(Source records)
══════════════════════════════
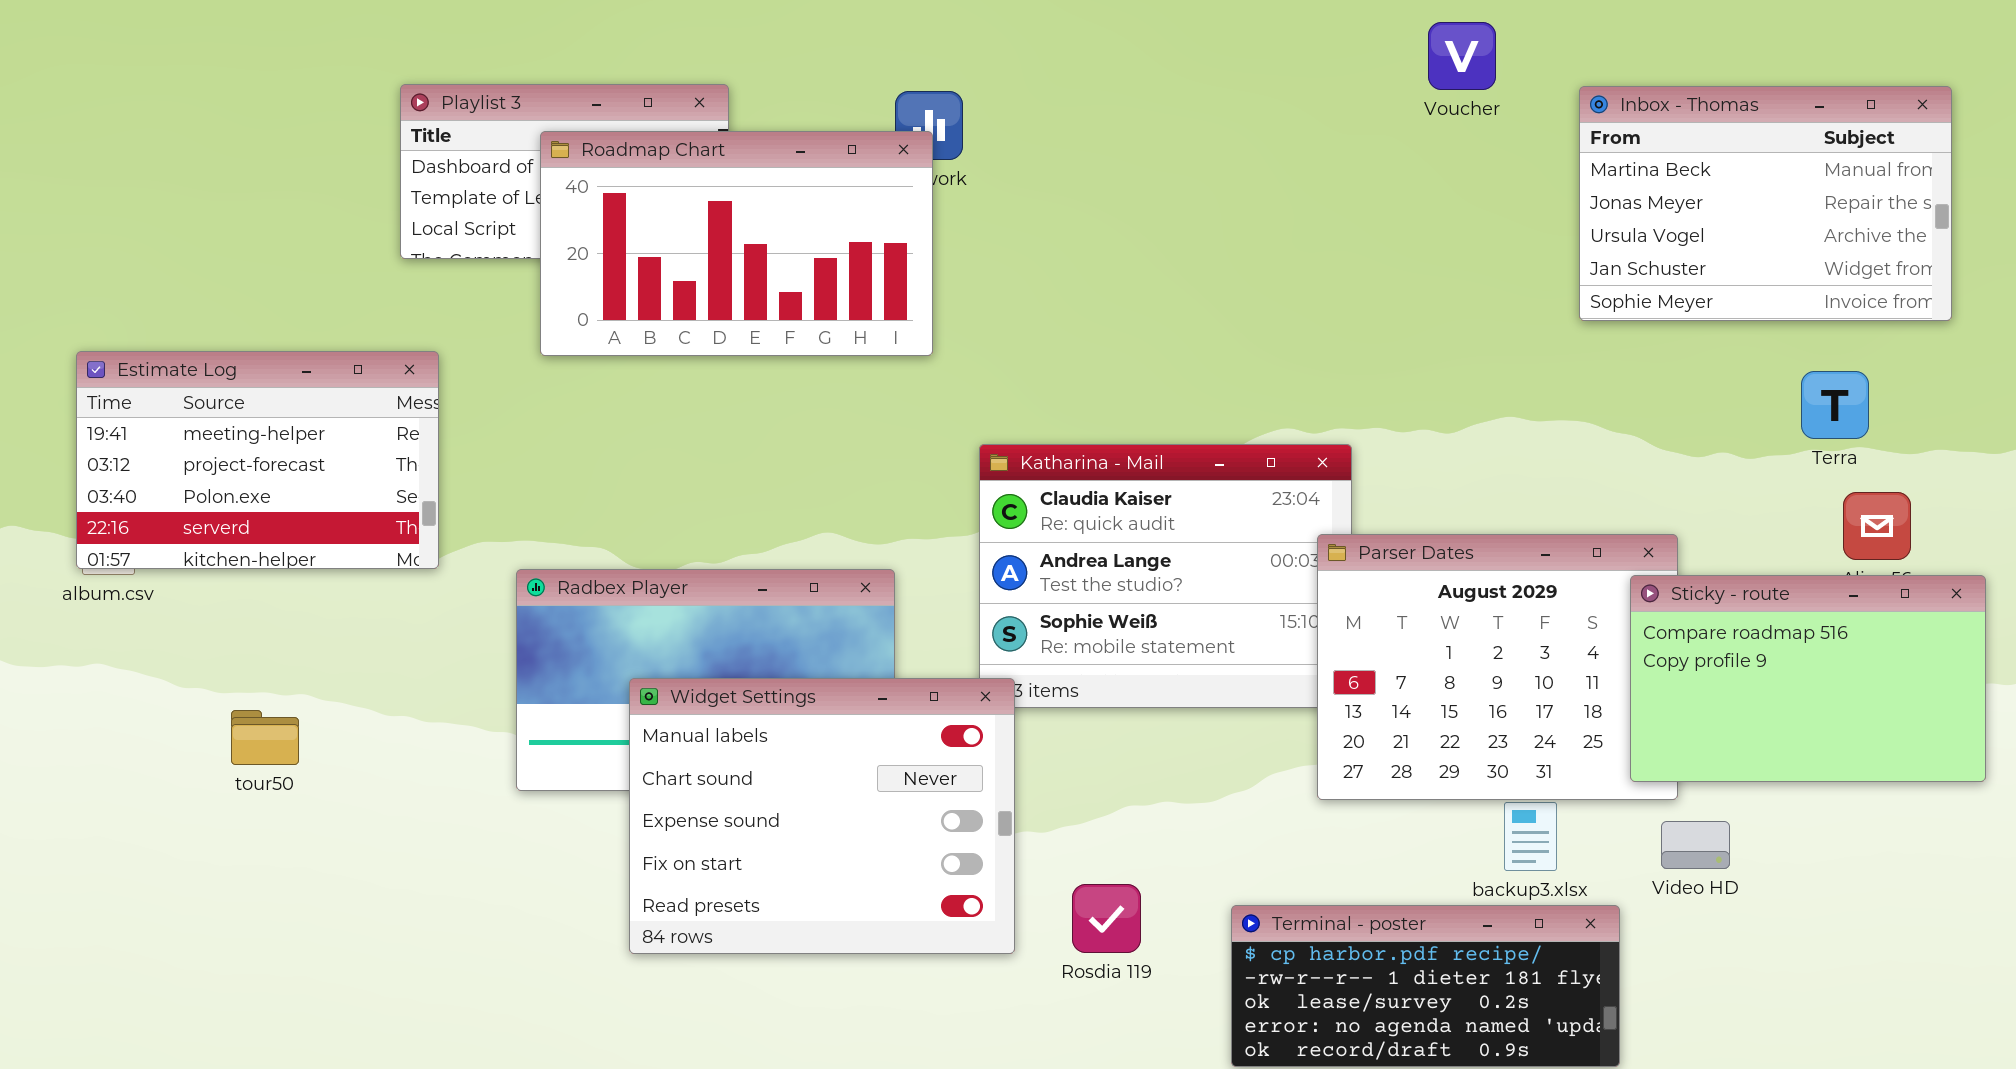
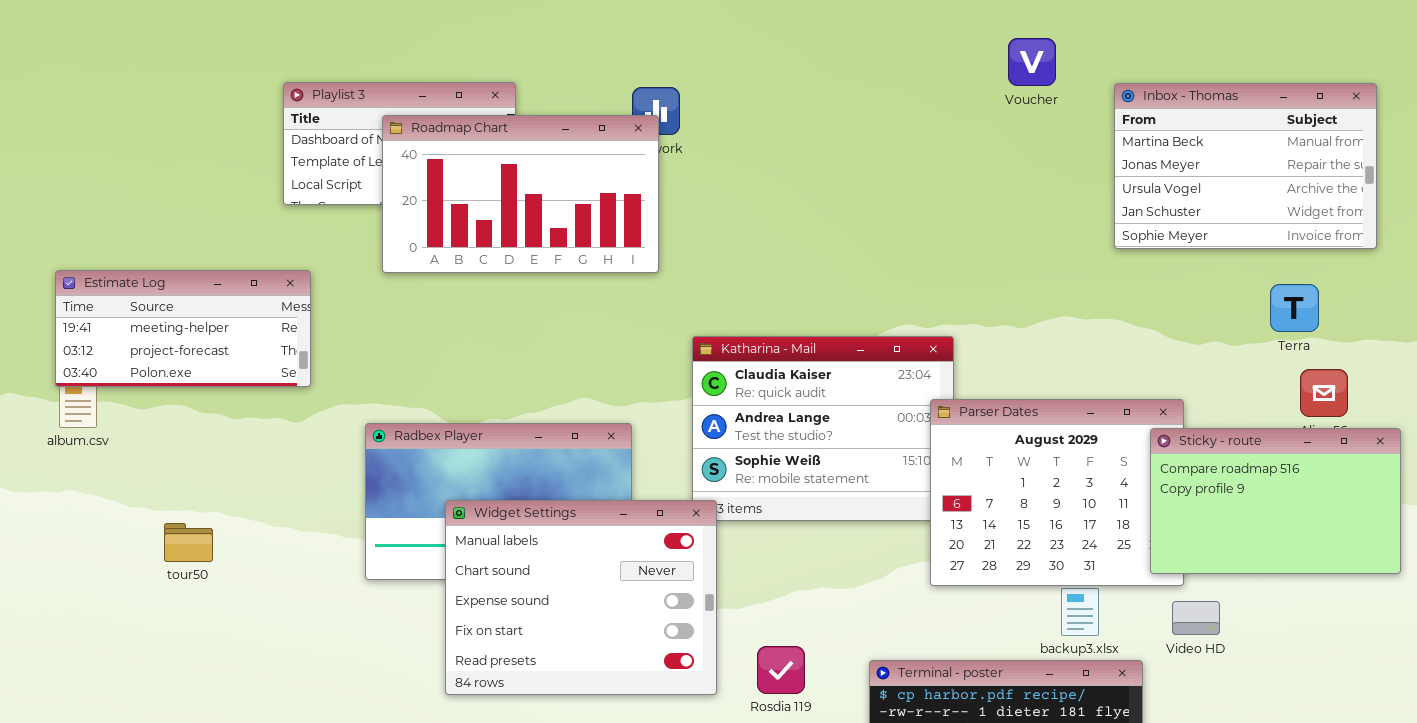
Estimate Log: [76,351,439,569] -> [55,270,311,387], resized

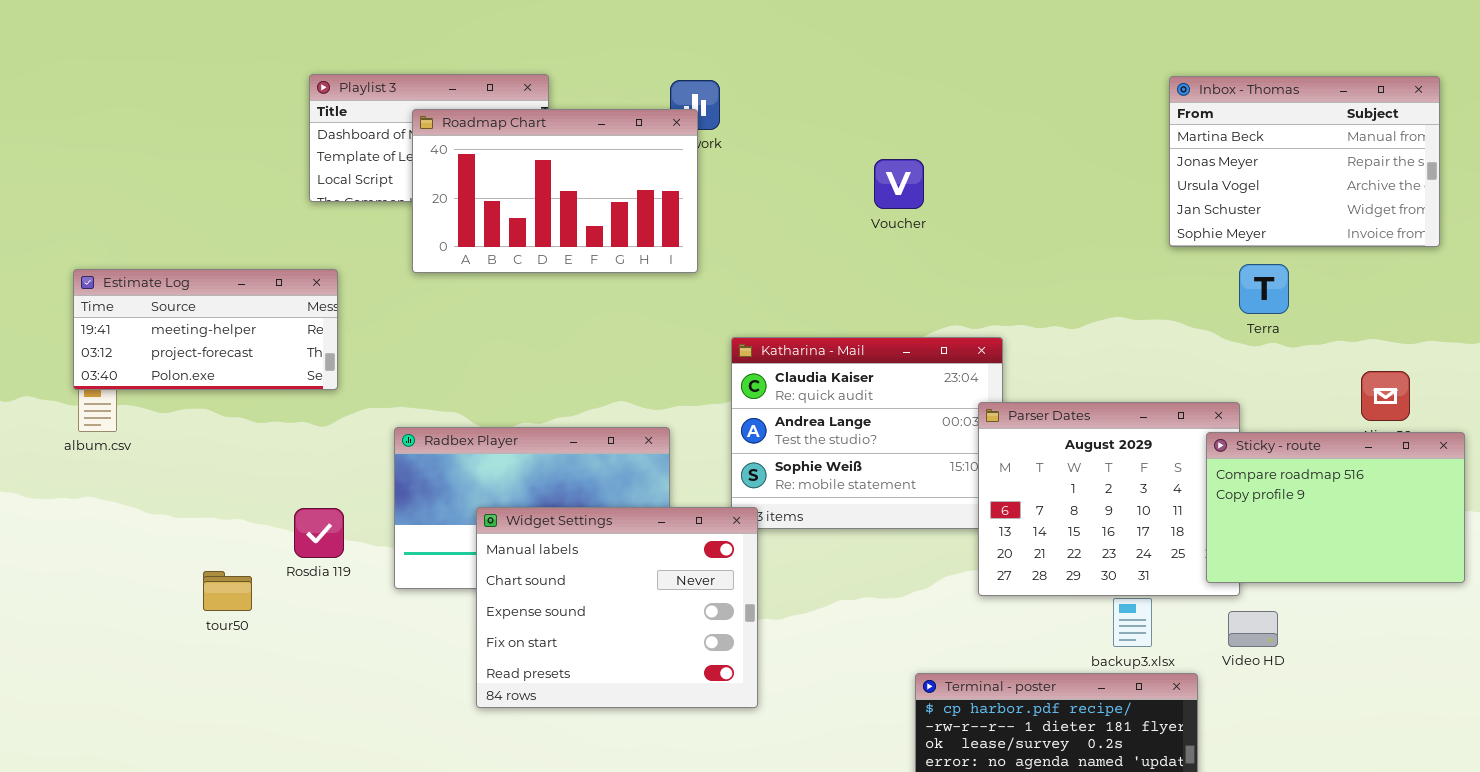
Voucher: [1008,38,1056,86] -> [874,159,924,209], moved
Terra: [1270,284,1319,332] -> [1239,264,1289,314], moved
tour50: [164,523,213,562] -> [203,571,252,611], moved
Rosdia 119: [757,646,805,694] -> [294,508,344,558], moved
══════════════════════════════
• REQUIRED ACTION:
Every line above should be repeated exactly; pictures stay out of the copy.

• RESPONSE TO THIS TASK:
Estimate Log: [76,351,439,569] -> [55,270,311,387], resized

Voucher: [1008,38,1056,86] -> [874,159,924,209], moved
Terra: [1270,284,1319,332] -> [1239,264,1289,314], moved
tour50: [164,523,213,562] -> [203,571,252,611], moved
Rosdia 119: [757,646,805,694] -> [294,508,344,558], moved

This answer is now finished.